● TASK PROMPT: Copy out each line from the start of the material below until the line with "none -> lime brick F4:F6 level 1", that line included.

● SUPPLIED RECORDS:
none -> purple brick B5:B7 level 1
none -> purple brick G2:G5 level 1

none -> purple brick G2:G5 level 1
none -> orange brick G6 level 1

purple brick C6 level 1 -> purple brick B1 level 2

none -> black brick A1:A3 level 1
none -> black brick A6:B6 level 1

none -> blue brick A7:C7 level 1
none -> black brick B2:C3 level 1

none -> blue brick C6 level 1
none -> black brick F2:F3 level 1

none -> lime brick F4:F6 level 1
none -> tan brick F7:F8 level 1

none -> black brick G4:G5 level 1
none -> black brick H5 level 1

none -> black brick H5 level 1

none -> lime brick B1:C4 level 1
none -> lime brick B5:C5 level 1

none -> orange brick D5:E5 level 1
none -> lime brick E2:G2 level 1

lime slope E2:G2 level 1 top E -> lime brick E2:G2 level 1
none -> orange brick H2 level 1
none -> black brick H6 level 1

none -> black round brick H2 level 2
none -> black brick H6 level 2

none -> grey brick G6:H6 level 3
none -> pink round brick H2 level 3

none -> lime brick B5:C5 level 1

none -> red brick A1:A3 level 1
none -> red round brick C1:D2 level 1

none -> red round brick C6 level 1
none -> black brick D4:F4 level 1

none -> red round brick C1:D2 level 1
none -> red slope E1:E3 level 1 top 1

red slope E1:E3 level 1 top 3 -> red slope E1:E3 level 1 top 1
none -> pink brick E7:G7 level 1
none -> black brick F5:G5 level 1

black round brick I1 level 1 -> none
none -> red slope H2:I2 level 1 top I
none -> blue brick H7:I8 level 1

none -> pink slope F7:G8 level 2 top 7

● SOLUTION TO THIS TASK:
none -> purple brick B5:B7 level 1
none -> purple brick G2:G5 level 1

none -> purple brick G2:G5 level 1
none -> orange brick G6 level 1

purple brick C6 level 1 -> purple brick B1 level 2

none -> black brick A1:A3 level 1
none -> black brick A6:B6 level 1

none -> blue brick A7:C7 level 1
none -> black brick B2:C3 level 1

none -> blue brick C6 level 1
none -> black brick F2:F3 level 1

none -> lime brick F4:F6 level 1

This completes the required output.